DESCRIPTION OF THE TASK:
In the entries below, the lines from the one with "C5: 22uF (plus" through the one with "TP1: test point (n13) -> none" are to be copied exactly; both ends count.

MATERIAL SUPPLIED:
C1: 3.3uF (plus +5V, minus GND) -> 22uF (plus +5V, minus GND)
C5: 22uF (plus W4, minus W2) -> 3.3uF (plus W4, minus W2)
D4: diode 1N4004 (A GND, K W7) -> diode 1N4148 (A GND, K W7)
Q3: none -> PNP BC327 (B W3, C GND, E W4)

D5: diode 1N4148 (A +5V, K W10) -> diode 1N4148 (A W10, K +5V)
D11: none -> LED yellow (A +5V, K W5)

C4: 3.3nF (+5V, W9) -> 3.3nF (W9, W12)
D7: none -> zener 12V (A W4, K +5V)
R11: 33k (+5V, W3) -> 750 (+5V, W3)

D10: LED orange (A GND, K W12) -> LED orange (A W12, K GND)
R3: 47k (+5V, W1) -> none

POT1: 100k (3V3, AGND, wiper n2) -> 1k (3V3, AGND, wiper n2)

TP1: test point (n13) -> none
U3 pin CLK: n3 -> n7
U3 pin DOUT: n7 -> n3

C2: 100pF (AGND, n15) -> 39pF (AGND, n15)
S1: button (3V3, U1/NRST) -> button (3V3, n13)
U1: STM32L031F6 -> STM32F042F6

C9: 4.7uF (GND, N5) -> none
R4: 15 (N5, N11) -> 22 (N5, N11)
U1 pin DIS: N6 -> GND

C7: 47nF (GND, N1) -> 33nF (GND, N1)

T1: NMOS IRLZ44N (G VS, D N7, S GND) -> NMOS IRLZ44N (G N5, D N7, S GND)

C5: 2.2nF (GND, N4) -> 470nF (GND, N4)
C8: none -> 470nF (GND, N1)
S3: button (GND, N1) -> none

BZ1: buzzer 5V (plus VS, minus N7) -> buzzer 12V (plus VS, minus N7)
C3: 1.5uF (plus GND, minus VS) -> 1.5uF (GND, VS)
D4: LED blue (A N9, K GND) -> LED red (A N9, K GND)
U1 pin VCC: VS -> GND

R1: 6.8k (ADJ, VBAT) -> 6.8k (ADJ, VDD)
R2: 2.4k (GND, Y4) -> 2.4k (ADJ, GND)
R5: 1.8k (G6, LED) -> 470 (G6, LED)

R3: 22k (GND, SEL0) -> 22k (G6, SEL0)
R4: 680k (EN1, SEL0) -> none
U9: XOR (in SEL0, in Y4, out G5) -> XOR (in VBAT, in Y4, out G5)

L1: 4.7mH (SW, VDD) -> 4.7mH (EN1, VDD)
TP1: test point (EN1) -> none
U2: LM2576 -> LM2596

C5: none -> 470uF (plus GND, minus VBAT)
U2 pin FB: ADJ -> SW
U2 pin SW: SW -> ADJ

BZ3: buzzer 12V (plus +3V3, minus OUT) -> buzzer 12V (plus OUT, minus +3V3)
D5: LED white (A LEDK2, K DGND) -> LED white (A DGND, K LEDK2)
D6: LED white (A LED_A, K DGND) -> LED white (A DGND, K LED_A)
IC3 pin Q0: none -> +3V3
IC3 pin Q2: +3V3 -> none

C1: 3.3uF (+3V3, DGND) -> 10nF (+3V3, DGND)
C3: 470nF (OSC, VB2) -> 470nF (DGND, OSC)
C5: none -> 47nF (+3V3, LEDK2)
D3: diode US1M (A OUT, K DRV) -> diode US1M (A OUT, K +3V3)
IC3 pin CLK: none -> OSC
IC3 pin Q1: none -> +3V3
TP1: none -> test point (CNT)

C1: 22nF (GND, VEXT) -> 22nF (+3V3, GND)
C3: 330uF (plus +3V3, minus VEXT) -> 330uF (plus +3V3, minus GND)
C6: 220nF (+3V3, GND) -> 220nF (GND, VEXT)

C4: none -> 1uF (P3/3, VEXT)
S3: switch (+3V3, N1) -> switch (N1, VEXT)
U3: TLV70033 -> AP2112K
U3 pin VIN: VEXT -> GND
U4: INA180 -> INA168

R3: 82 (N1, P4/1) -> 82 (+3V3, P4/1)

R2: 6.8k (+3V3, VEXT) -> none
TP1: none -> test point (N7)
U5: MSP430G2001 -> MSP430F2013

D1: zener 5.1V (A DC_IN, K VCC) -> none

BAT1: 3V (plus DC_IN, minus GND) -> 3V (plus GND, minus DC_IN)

RESPONSE TO THE TASK:
C5: 22uF (plus W4, minus W2) -> 3.3uF (plus W4, minus W2)
D4: diode 1N4004 (A GND, K W7) -> diode 1N4148 (A GND, K W7)
Q3: none -> PNP BC327 (B W3, C GND, E W4)

D5: diode 1N4148 (A +5V, K W10) -> diode 1N4148 (A W10, K +5V)
D11: none -> LED yellow (A +5V, K W5)

C4: 3.3nF (+5V, W9) -> 3.3nF (W9, W12)
D7: none -> zener 12V (A W4, K +5V)
R11: 33k (+5V, W3) -> 750 (+5V, W3)

D10: LED orange (A GND, K W12) -> LED orange (A W12, K GND)
R3: 47k (+5V, W1) -> none

POT1: 100k (3V3, AGND, wiper n2) -> 1k (3V3, AGND, wiper n2)

TP1: test point (n13) -> none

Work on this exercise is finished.